### Requirement
Look through the data below for the line with "What was the", and transcribe it exactly together with each line after it up to and including the line with "The sailboat (orange)". Give nothing else.

Excerpts from a dataset

---+---

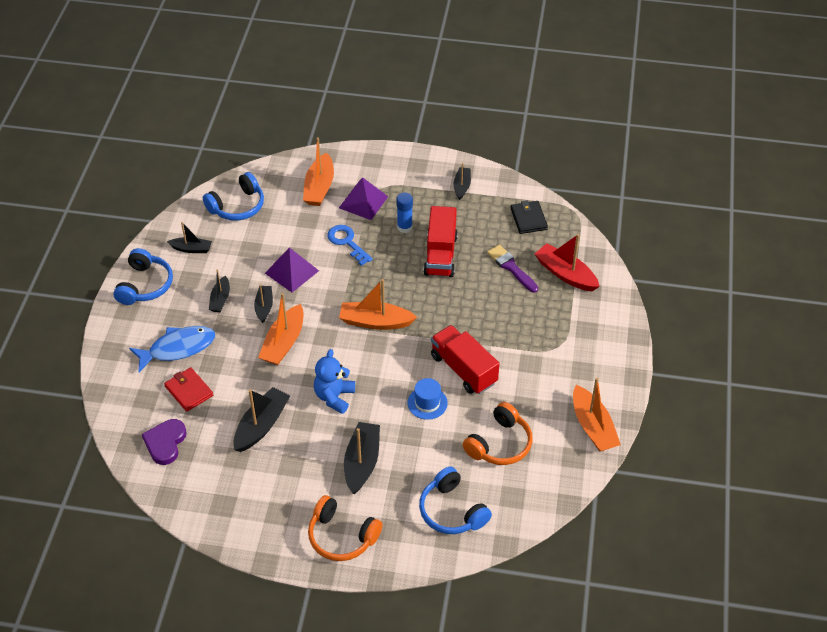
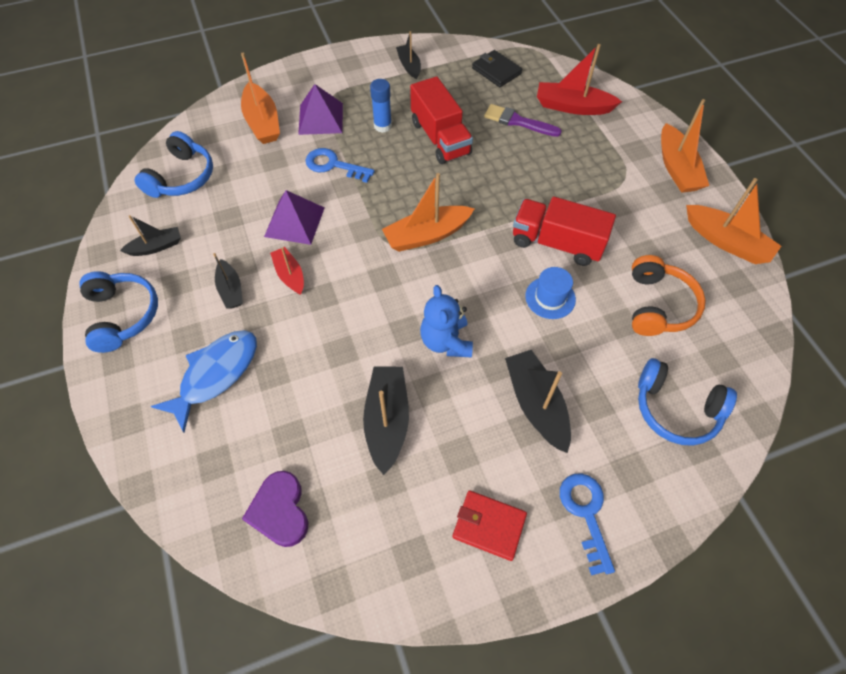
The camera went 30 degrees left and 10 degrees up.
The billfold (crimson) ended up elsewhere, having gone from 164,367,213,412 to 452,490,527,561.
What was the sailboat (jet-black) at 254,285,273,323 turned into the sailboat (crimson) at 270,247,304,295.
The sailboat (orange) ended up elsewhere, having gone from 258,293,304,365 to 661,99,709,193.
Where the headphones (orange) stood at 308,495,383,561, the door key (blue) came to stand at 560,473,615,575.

---+---

### Output for this exercise
What was the sailboat (jet-black) at 254,285,273,323 turned into the sailboat (crimson) at 270,247,304,295.
The sailboat (orange) ended up elsewhere, having gone from 258,293,304,365 to 661,99,709,193.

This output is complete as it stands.